● Records to use:
★ ★ ★ ★ ★ ★ ★

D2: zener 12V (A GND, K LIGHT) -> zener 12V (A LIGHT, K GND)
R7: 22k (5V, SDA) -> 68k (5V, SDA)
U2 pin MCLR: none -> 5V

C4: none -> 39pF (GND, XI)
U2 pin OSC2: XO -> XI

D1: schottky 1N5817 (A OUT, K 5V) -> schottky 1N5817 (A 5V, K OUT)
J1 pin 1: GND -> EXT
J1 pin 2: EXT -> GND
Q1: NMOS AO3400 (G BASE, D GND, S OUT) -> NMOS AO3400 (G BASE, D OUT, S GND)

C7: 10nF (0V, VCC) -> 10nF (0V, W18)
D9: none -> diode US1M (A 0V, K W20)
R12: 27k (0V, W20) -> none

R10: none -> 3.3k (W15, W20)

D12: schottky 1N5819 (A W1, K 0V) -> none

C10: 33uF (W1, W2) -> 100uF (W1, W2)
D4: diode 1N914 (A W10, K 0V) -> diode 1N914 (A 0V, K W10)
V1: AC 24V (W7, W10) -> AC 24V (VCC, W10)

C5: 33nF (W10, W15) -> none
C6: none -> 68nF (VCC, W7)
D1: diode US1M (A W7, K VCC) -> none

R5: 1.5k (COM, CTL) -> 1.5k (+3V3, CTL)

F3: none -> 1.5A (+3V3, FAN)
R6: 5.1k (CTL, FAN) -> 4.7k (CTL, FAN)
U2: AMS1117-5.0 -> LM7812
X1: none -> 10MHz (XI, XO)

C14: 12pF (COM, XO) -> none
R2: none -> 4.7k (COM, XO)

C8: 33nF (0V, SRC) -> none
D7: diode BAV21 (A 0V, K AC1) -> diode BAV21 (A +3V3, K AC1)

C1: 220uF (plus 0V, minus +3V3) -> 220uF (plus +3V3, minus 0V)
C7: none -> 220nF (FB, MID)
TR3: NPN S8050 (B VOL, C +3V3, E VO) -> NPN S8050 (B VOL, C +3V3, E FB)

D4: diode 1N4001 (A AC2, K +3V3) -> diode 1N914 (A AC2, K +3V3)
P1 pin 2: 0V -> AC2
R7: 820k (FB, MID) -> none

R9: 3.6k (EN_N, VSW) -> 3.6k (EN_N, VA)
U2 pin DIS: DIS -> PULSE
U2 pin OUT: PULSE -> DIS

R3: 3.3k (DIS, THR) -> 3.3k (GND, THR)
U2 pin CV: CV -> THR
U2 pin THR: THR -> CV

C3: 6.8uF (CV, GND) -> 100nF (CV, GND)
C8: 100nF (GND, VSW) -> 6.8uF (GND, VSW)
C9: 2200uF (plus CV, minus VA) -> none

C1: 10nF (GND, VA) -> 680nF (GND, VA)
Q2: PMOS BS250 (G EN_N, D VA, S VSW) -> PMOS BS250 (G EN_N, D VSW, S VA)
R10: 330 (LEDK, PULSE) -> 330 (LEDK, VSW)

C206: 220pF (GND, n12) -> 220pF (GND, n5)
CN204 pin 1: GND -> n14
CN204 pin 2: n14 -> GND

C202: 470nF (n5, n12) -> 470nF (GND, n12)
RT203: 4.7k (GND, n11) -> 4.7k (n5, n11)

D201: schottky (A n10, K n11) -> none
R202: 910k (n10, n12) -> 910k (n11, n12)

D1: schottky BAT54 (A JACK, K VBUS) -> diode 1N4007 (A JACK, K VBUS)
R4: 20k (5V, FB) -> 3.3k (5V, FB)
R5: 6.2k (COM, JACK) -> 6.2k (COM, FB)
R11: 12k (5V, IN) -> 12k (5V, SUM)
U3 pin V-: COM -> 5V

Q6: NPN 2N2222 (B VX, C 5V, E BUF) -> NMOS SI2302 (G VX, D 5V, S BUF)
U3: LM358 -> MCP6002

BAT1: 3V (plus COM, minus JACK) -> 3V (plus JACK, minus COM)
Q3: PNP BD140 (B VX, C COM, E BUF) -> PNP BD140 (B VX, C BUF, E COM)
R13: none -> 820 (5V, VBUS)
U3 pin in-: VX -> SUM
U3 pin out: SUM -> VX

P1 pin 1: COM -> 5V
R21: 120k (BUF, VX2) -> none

★ ★ ★ ★ ★ ★ ★

Show every line from the listing that contains "PULSE".

U2 pin DIS: DIS -> PULSE
U2 pin OUT: PULSE -> DIS
R10: 330 (LEDK, PULSE) -> 330 (LEDK, VSW)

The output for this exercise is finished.